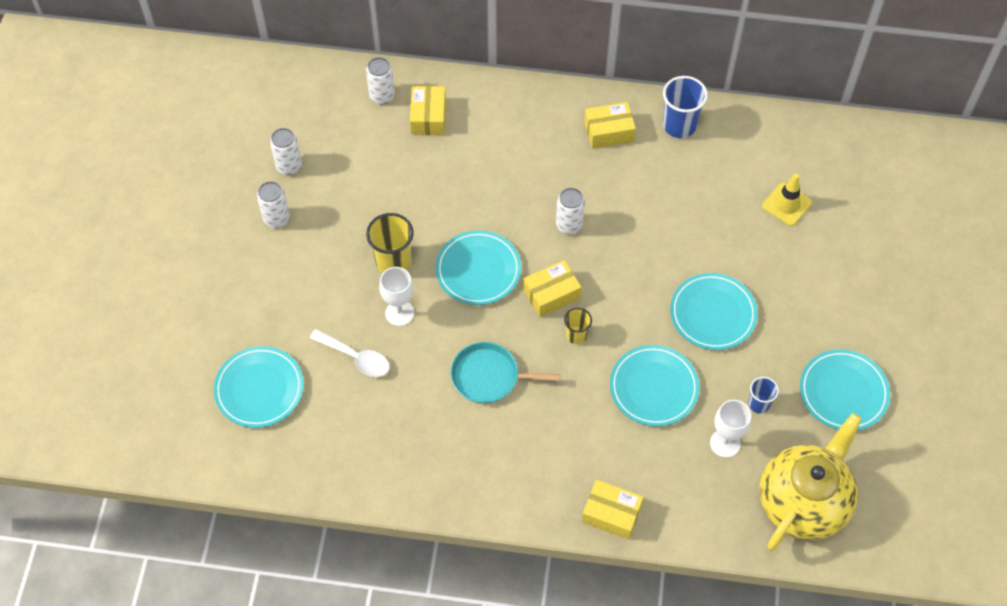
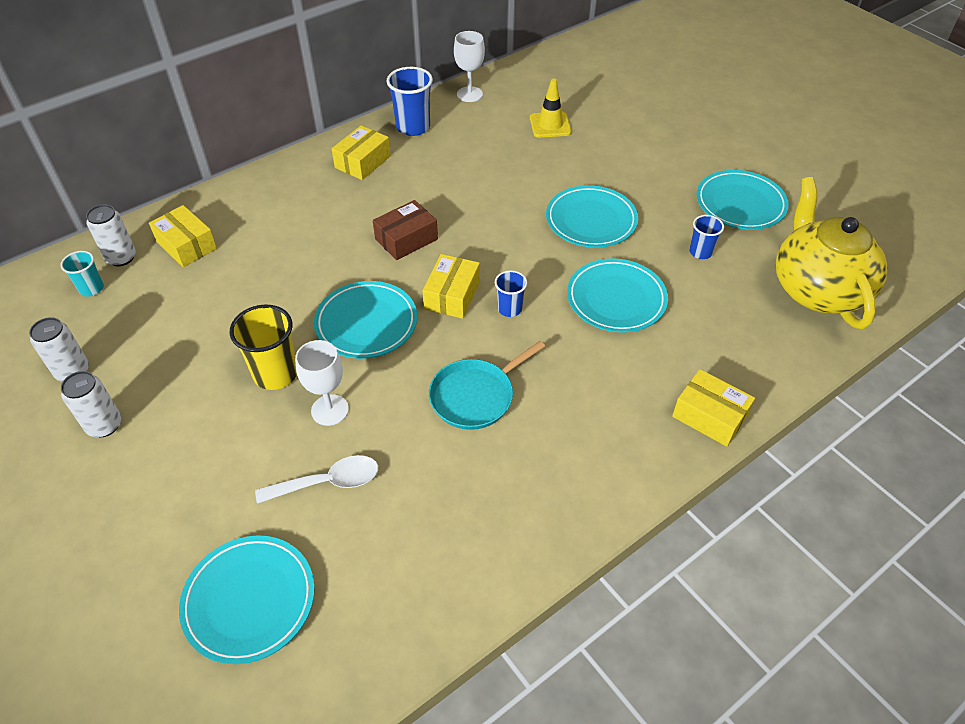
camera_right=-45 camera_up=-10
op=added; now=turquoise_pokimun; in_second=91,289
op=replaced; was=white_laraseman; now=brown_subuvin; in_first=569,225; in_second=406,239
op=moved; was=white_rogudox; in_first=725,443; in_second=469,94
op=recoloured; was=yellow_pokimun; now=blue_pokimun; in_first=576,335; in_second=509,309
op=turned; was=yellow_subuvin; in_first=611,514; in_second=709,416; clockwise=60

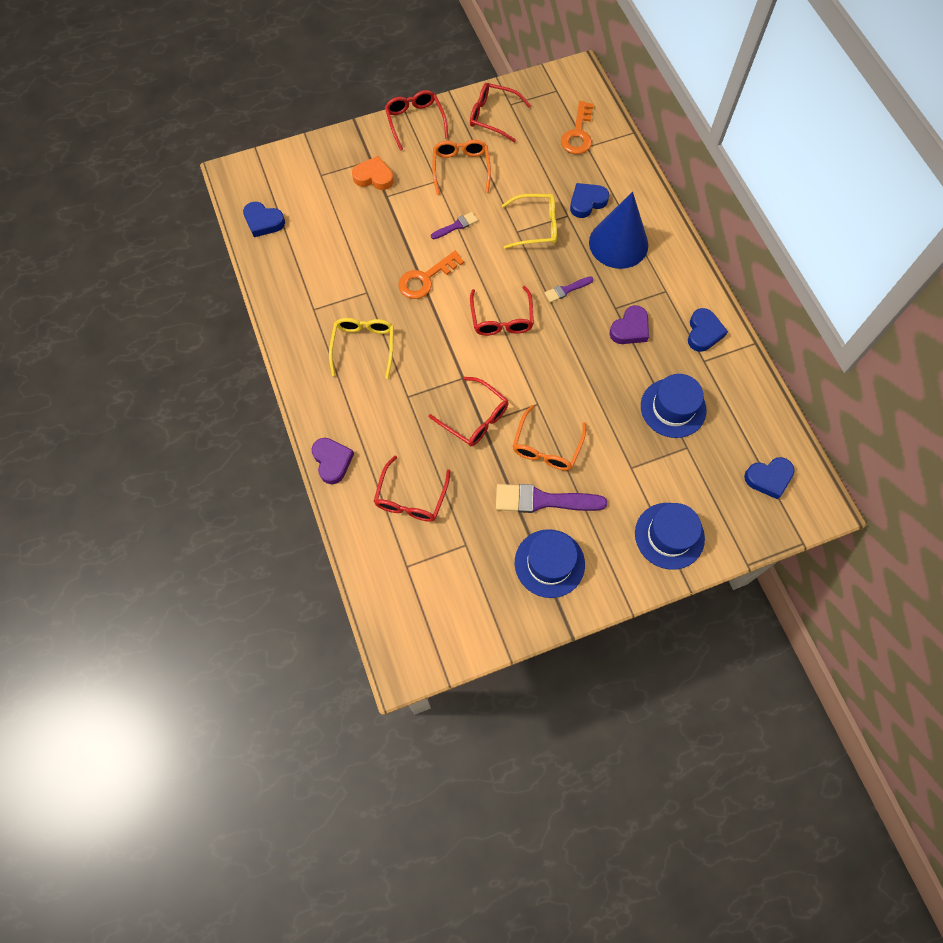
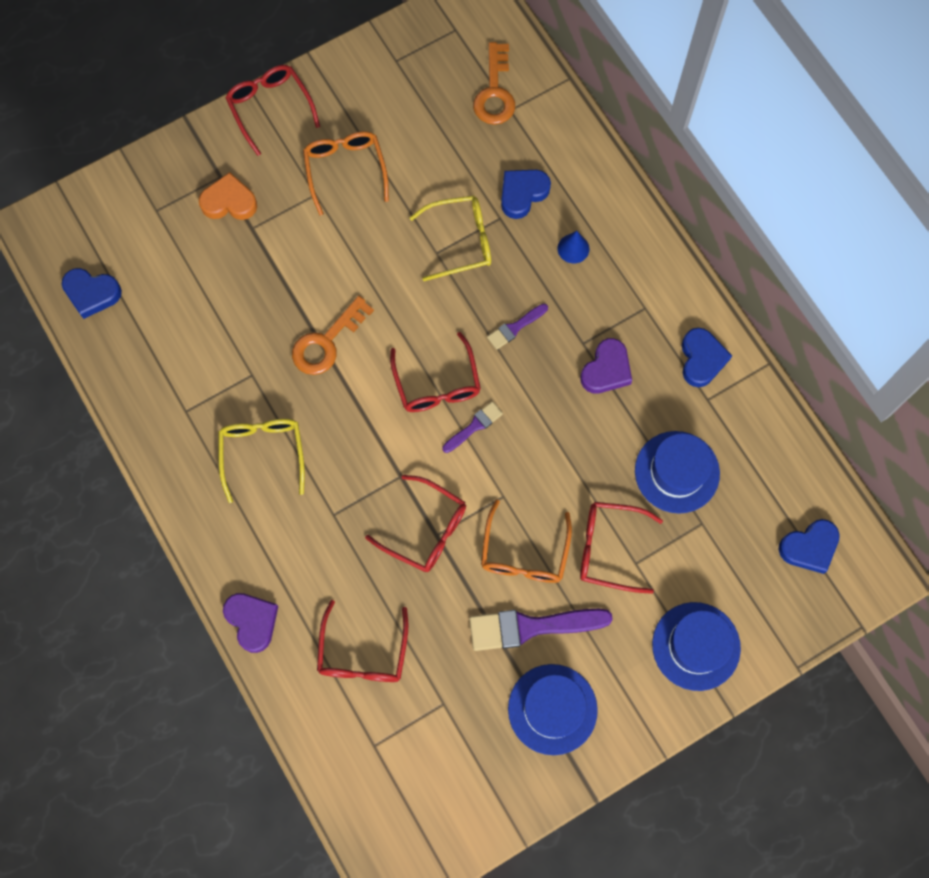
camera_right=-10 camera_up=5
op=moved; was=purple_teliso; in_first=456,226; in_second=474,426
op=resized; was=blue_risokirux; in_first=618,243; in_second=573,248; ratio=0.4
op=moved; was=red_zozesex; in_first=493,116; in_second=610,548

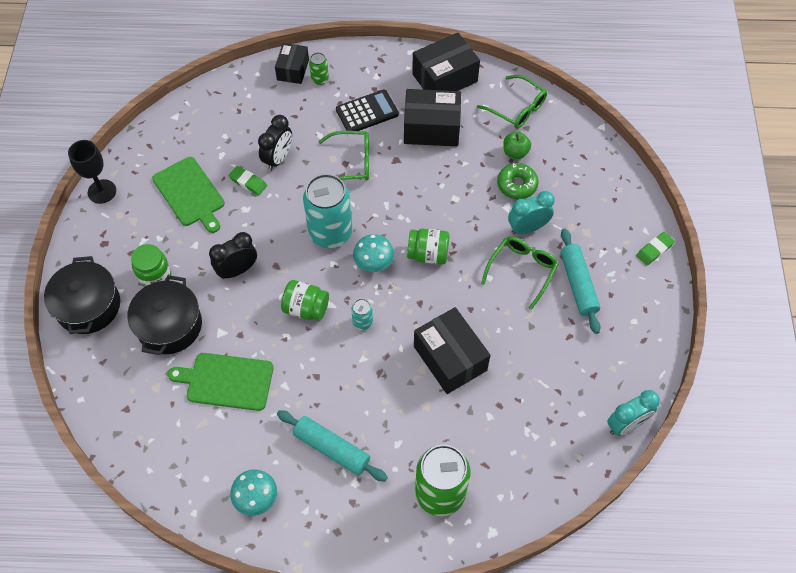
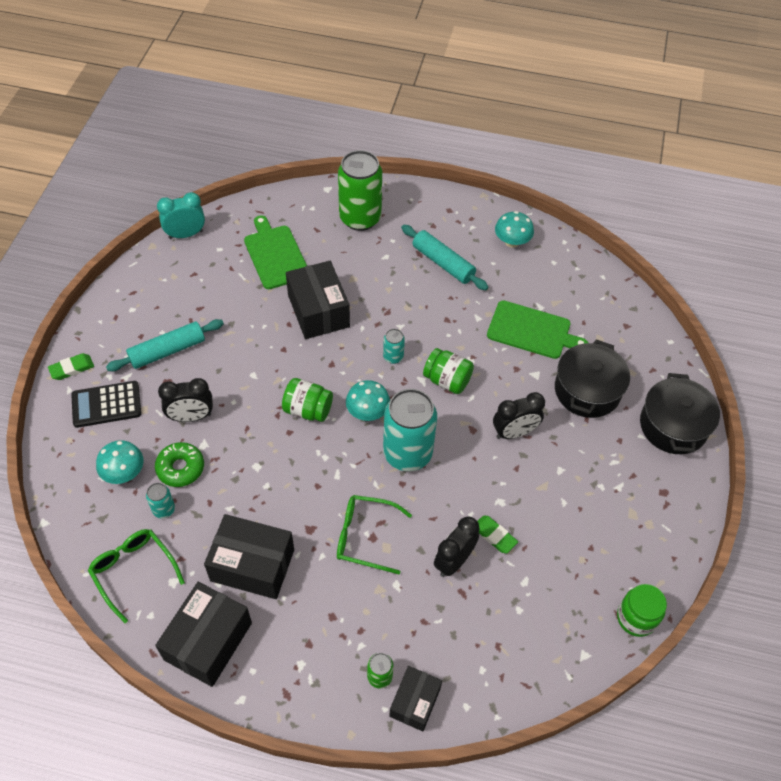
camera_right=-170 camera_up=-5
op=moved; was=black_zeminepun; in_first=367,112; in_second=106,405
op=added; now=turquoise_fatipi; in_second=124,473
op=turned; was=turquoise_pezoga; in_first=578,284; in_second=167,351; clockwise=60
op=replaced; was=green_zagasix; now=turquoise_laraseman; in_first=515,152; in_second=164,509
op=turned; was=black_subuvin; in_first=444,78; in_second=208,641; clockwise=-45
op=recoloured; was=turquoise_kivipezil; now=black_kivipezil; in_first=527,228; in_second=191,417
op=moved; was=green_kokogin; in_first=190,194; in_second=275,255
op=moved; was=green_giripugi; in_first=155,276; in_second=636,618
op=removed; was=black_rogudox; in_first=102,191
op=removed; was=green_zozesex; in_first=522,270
◇ ◇ ◇ ◇
WORK ITEM: Above are records; repeat only the lines starting at the line with "op=replaced; was=white_laraseman; now=brown_subuvin;" and ending at the line with "op=recoloured; was=yellow_pokimun; now=blue_pokimun;", exactly as they appear, both included.

FINISHED EXERCISE:
op=replaced; was=white_laraseman; now=brown_subuvin; in_first=569,225; in_second=406,239
op=moved; was=white_rogudox; in_first=725,443; in_second=469,94
op=recoloured; was=yellow_pokimun; now=blue_pokimun; in_first=576,335; in_second=509,309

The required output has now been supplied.